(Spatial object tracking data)

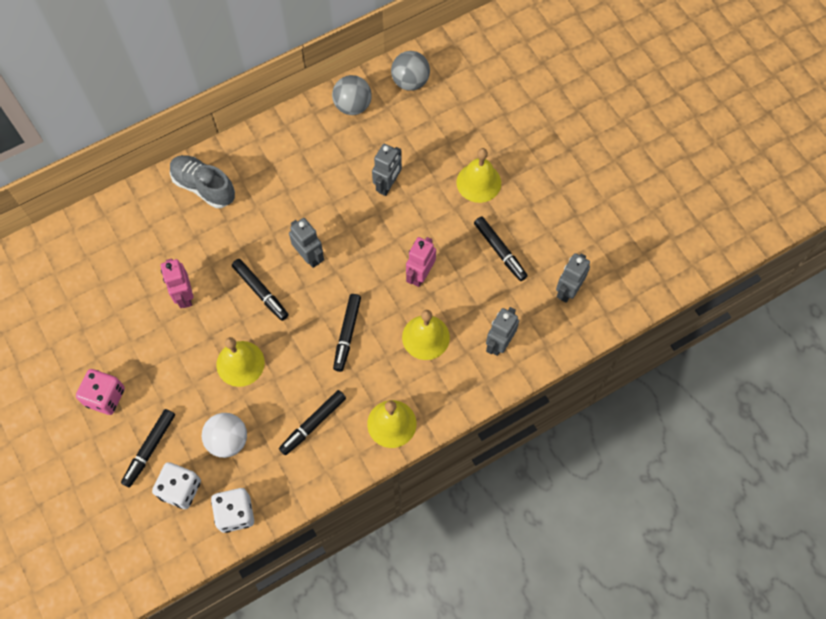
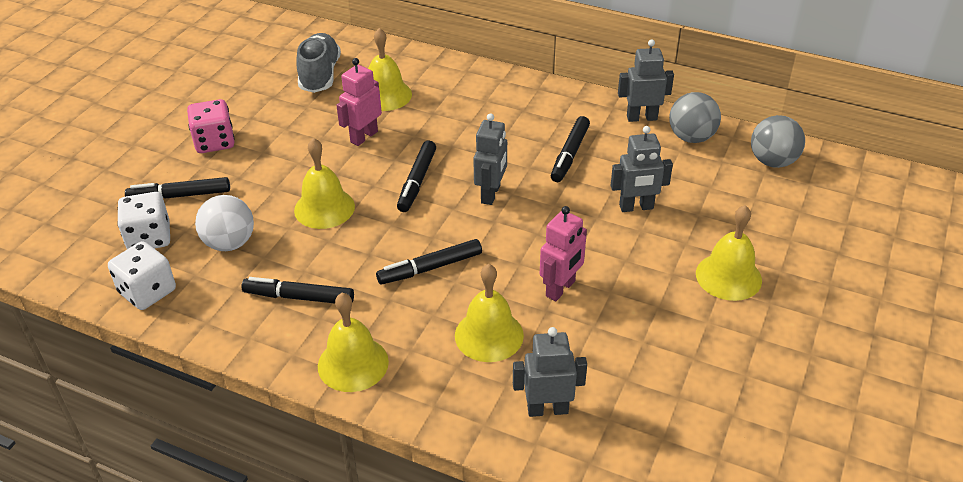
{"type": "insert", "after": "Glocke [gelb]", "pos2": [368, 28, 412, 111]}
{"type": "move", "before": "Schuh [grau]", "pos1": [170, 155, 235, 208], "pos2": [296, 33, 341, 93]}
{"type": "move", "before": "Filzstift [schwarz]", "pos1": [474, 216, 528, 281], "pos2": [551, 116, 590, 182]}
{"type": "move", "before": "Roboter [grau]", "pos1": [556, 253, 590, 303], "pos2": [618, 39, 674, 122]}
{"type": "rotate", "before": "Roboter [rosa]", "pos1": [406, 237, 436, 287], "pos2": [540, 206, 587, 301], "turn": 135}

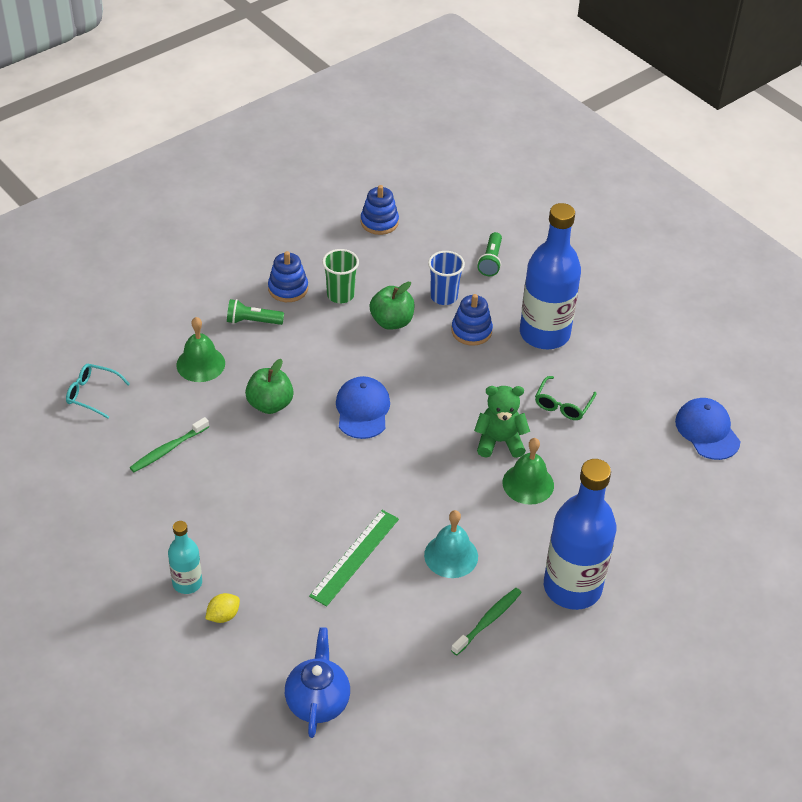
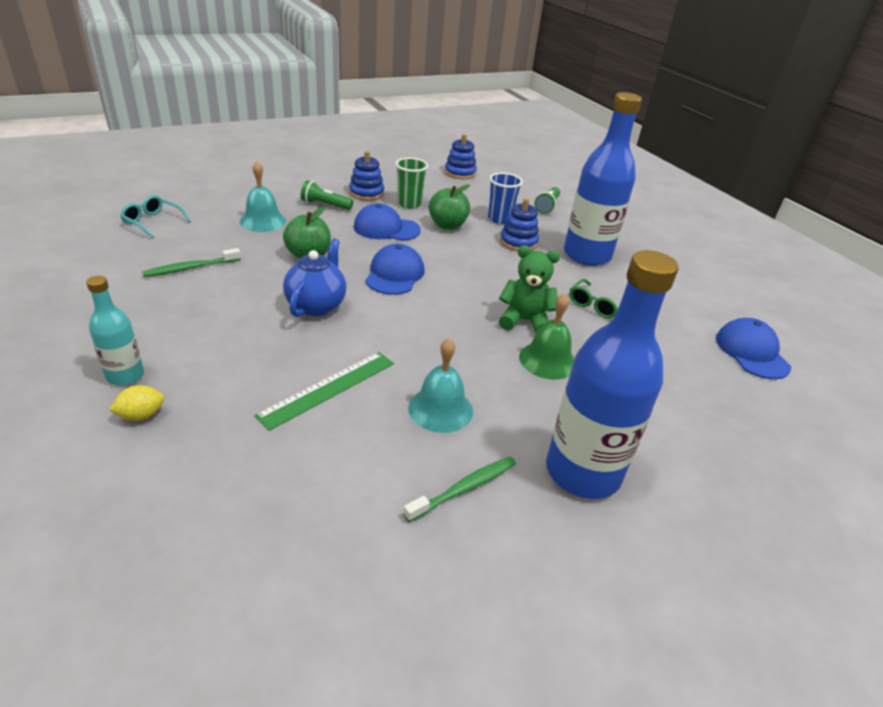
{"type": "insert", "after": "Kappe [blau]", "pos2": [354, 203, 421, 241]}
{"type": "move", "before": "Teekanne [blau]", "pos1": [285, 627, 350, 738], "pos2": [283, 238, 346, 317]}
{"type": "recolor", "before": "Glocke [grün]", "after": "Glocke [türkis]", "pos1": [176, 317, 225, 382], "pos2": [240, 161, 286, 232]}

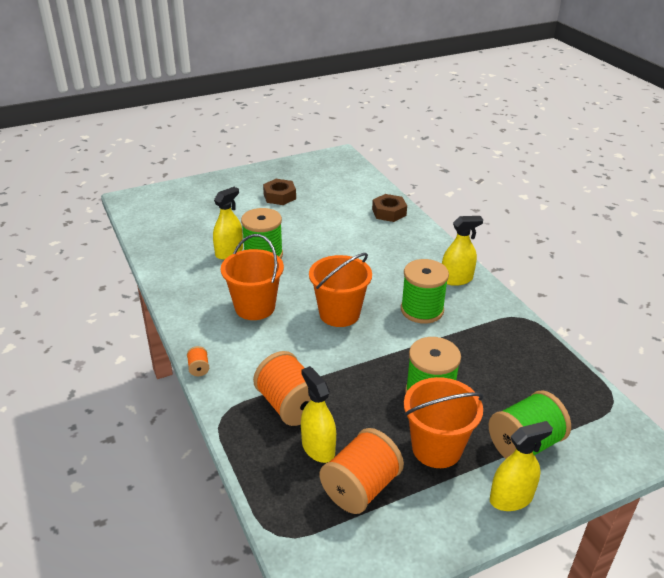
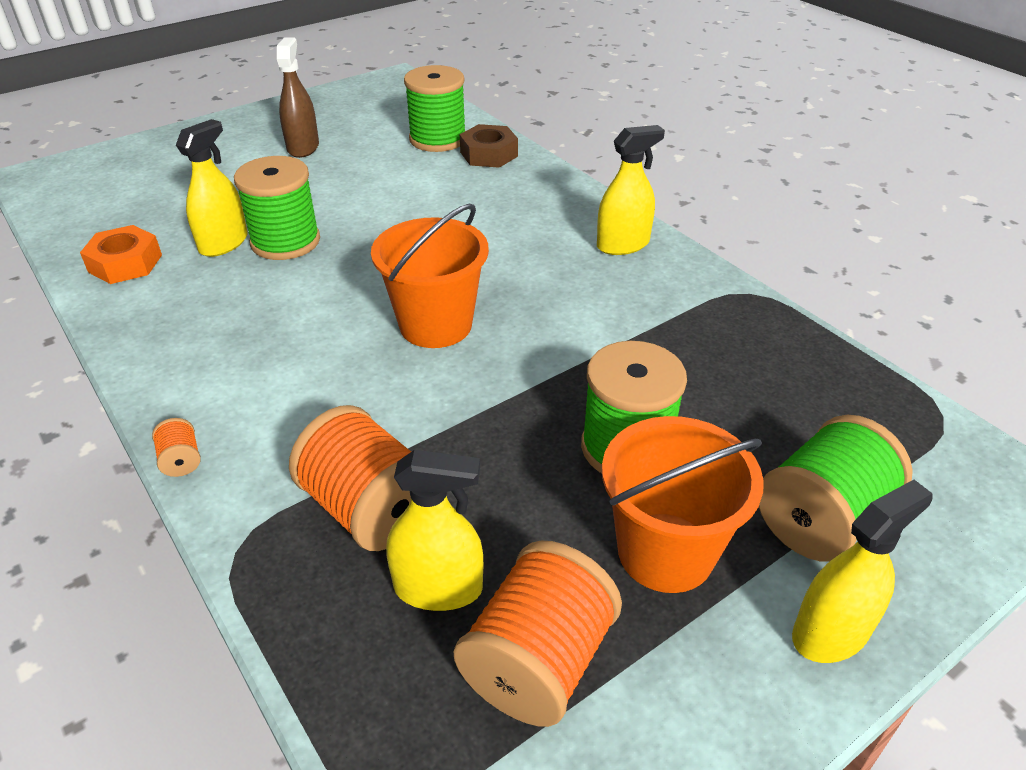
{"type": "delete", "before": "Eimer [orange]", "pos1": [221, 234, 284, 320]}
{"type": "insert", "after": "Sechskantmutter [orange]", "pos2": [80, 225, 162, 284]}
{"type": "move", "before": "Garnrolle [grün]", "pos1": [401, 259, 449, 324], "pos2": [404, 65, 465, 152]}
{"type": "replace", "before": "Sechskantmutter [braun]", "after": "Sprühflasche [braun]", "pos1": [263, 179, 296, 205], "pos2": [277, 37, 319, 158]}
{"type": "rotate", "before": "Sprühflasche [gelb]", "pos1": [301, 366, 336, 463], "pos2": [387, 450, 483, 611], "turn": 135}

> _WHAT THE TASK REQUIRES_
In the entries above, find the lines containing the word "orange" and say how many there are, with no other words.

> _ANSWER FOR THE TASK_
2